#### EXERCISE AIM:
In the listing below, a line holding "The tree (red)" and a line holding "The second view gained the lightbulb" mark the range. Retype both exactly, with all lines between them.

#### RECORDED INFORMATION:

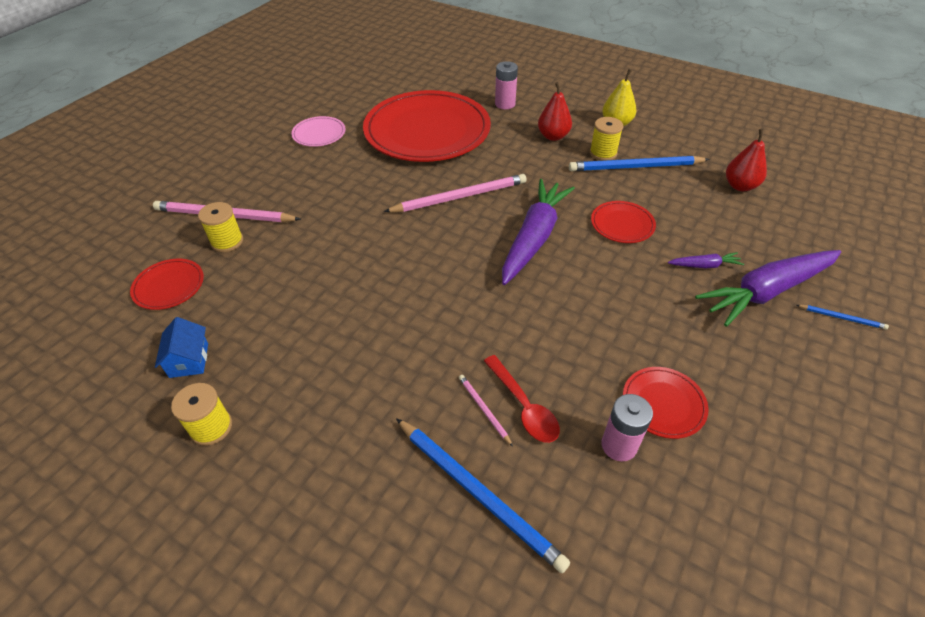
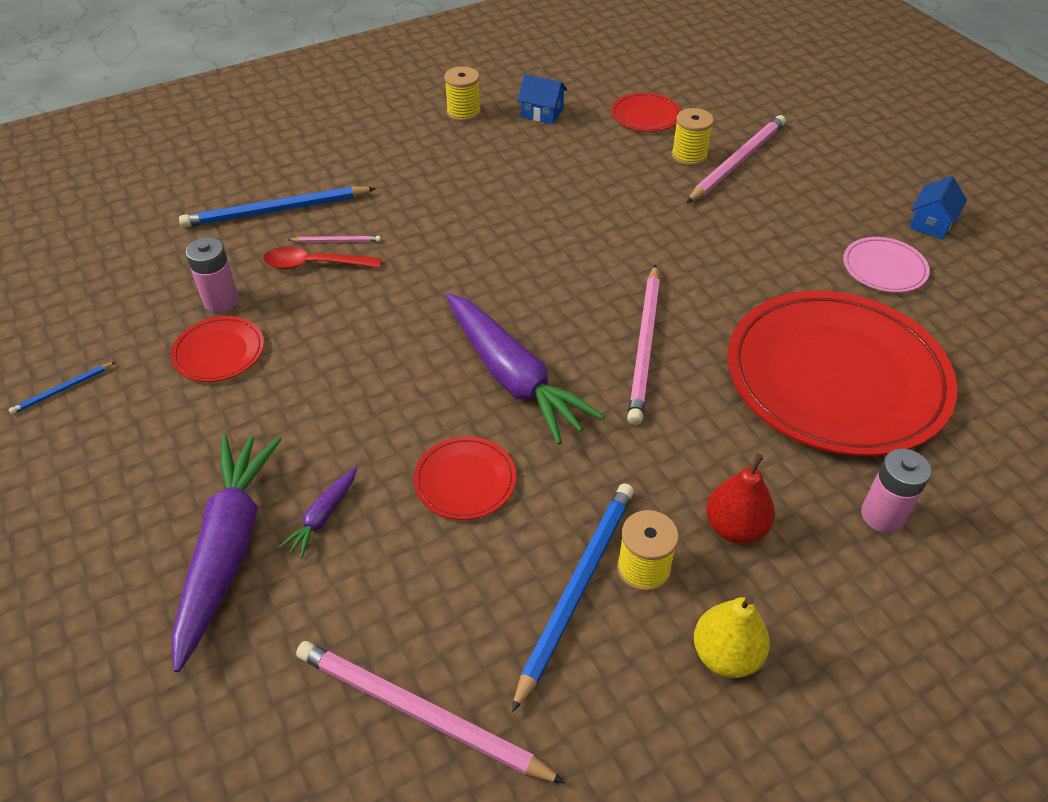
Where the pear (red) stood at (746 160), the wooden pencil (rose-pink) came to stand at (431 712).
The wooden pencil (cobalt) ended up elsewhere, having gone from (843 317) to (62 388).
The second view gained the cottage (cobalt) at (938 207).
==
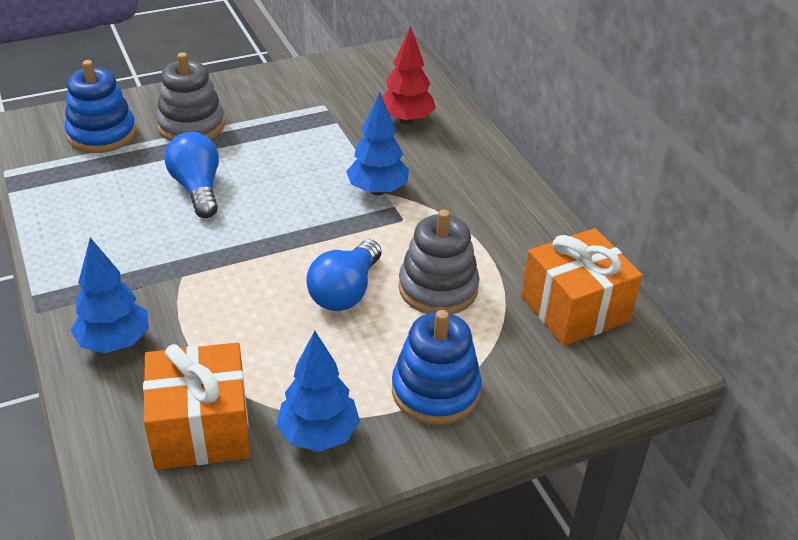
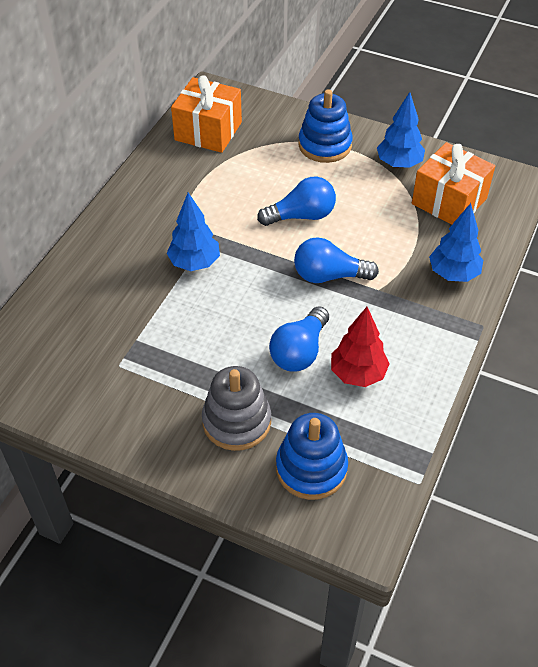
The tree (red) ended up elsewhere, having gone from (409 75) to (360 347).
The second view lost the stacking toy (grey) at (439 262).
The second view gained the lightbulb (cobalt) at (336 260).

#### SOLUTION FOR THIS TASK:
The tree (red) ended up elsewhere, having gone from (409 75) to (360 347).
The second view lost the stacking toy (grey) at (439 262).
The second view gained the lightbulb (cobalt) at (336 260).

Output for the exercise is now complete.